Object state change records

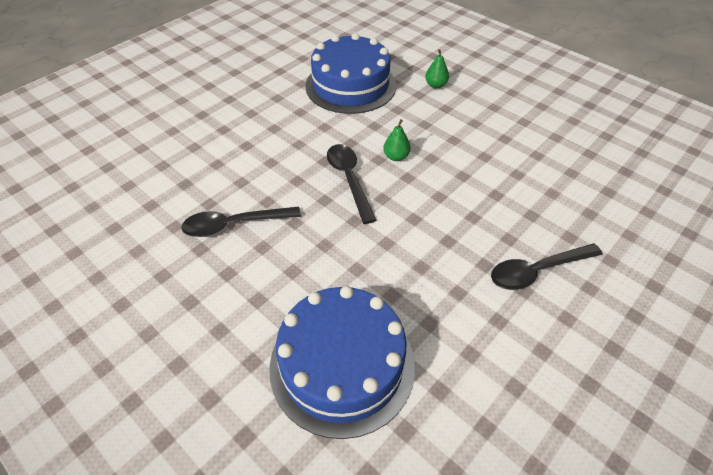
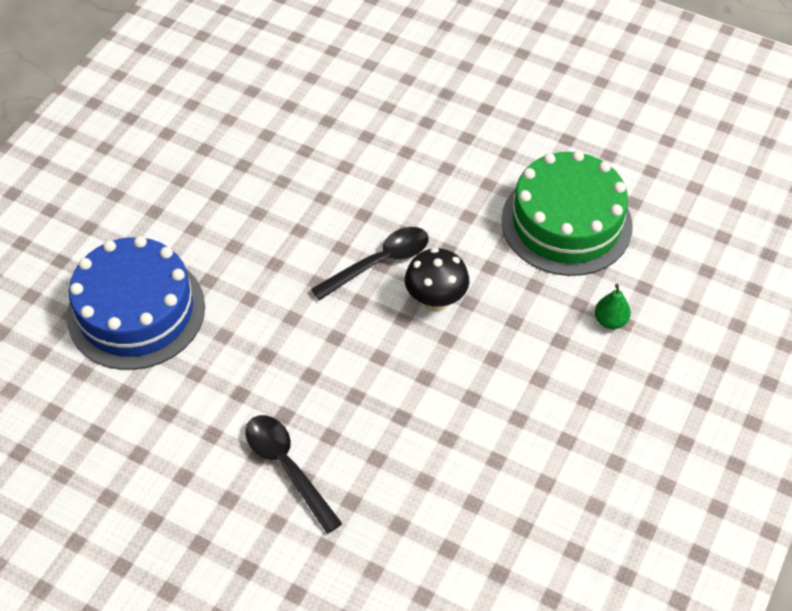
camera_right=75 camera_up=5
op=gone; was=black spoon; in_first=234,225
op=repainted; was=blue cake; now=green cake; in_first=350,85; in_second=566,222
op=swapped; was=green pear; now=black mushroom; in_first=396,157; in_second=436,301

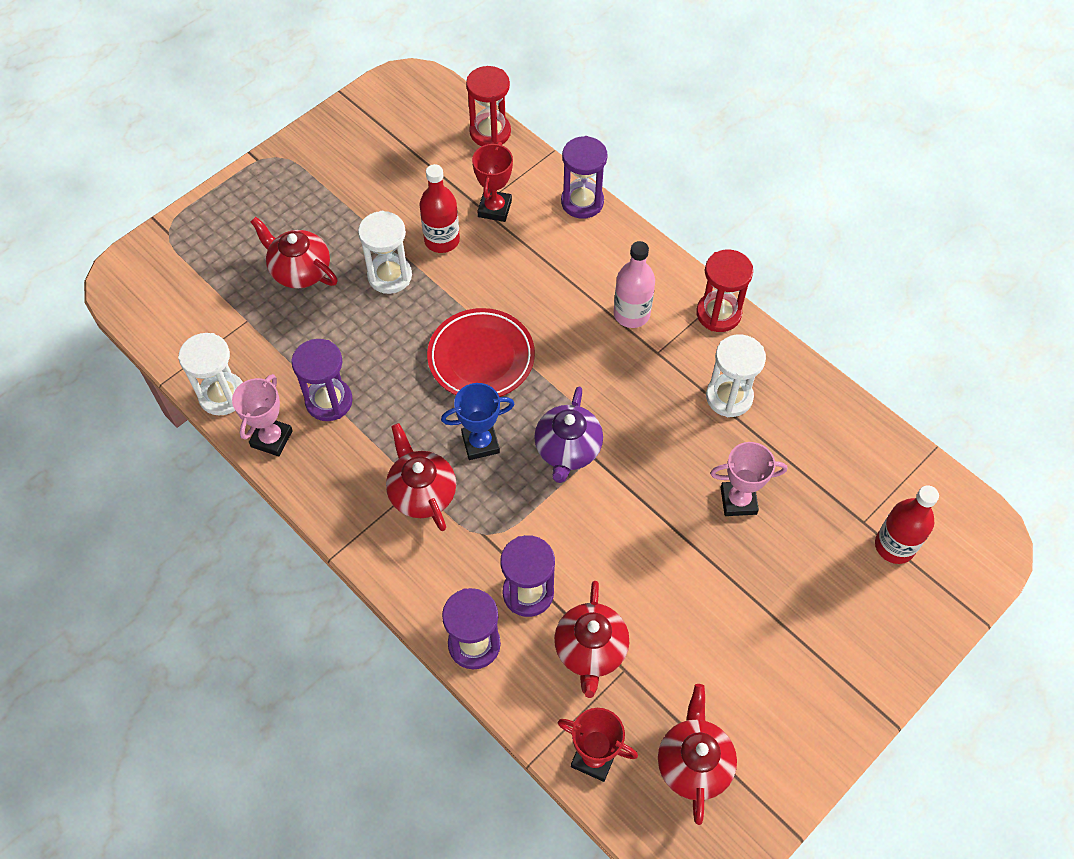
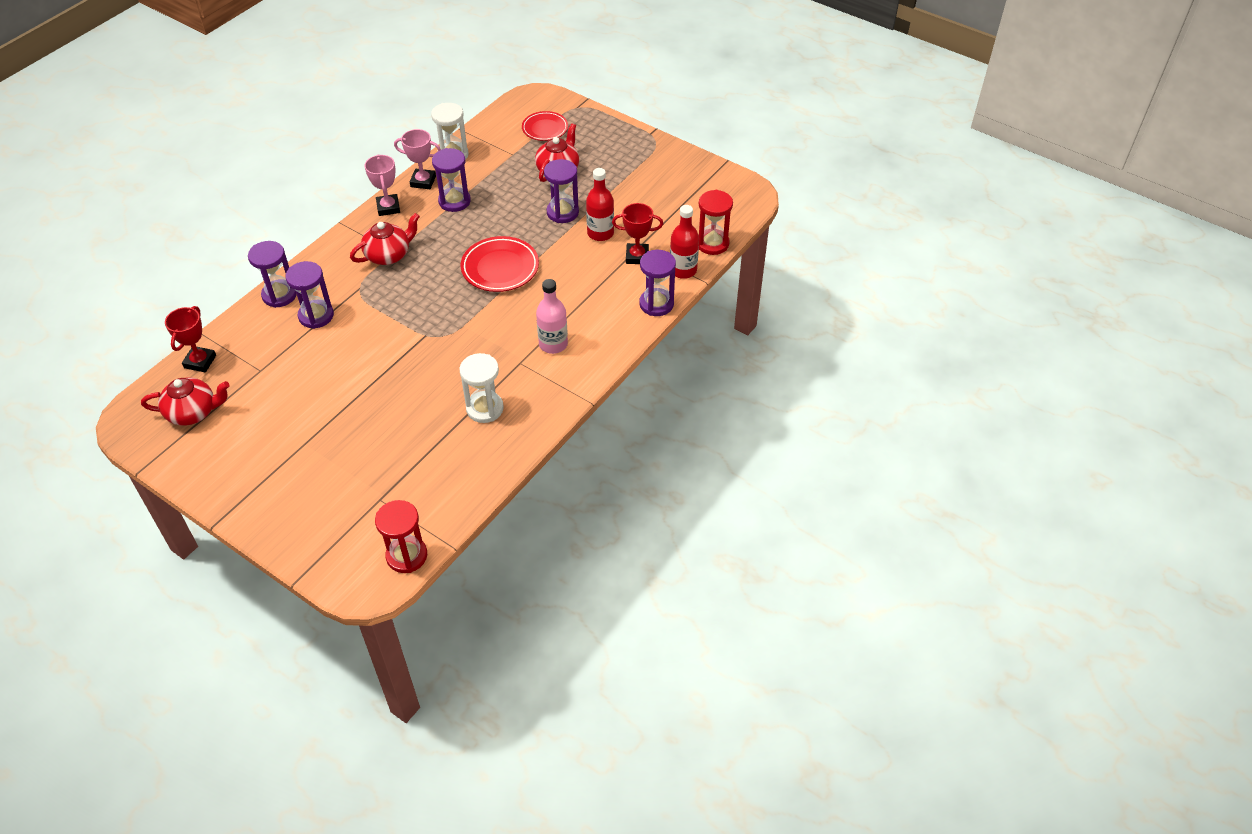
camera_right=80 camera_up=-10
op=repainted; was=white hourglass; now=purple hourglass; in_first=390,276; in_second=562,212
op=gone; was=blue trophy; in_first=480,443
op=gone; was=purple teapot; in_first=567,450
op=gone; was=red teapot; in_first=590,650
op=shifted; was=red hourglass; in_first=718,313; in_second=407,556
op=shifted; was=pink trophy; in_first=738,500; in_second=388,207
op=shifted; was=red bottle; in_first=894,546; in_second=683,270
op=new; now=red plate; in_second=545,129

• [What to work on] Without the pictures, set down every entry exactly.

• [Response to the exercise]
camera_right=75 camera_up=5
op=gone; was=black spoon; in_first=234,225
op=repainted; was=blue cake; now=green cake; in_first=350,85; in_second=566,222
op=swapped; was=green pear; now=black mushroom; in_first=396,157; in_second=436,301

camera_right=80 camera_up=-10
op=repainted; was=white hourglass; now=purple hourglass; in_first=390,276; in_second=562,212
op=gone; was=blue trophy; in_first=480,443
op=gone; was=purple teapot; in_first=567,450
op=gone; was=red teapot; in_first=590,650
op=shifted; was=red hourglass; in_first=718,313; in_second=407,556
op=shifted; was=pink trophy; in_first=738,500; in_second=388,207
op=shifted; was=red bottle; in_first=894,546; in_second=683,270
op=new; now=red plate; in_second=545,129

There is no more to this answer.